**SOURCE MATERIAL:**

---------------

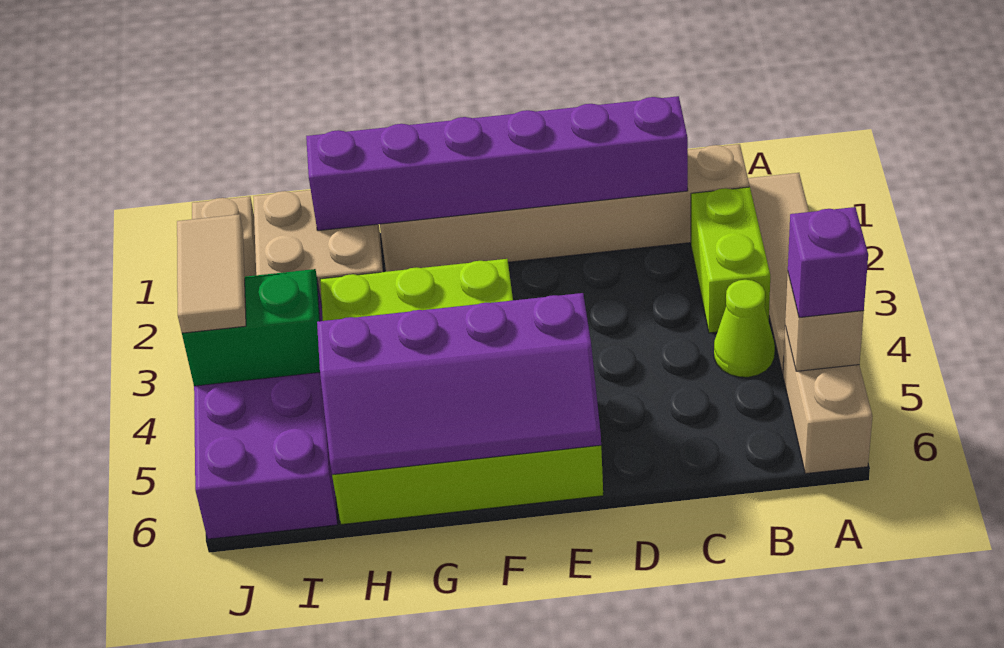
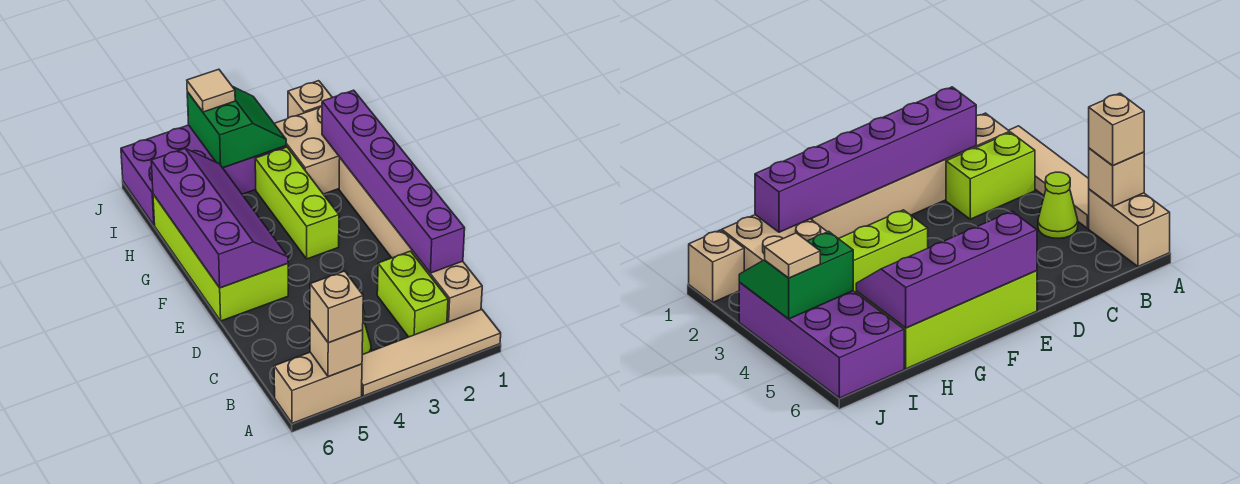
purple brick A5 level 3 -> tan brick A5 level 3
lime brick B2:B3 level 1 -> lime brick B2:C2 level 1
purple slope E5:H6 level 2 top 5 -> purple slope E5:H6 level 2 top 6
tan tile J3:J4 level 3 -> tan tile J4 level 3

---------------

**GOAL OF THE EXERCISE:** Search the data above for lines holding "purple" and copy each of them.

**ANSWER BELOW:**
purple brick A5 level 3 -> tan brick A5 level 3
purple slope E5:H6 level 2 top 5 -> purple slope E5:H6 level 2 top 6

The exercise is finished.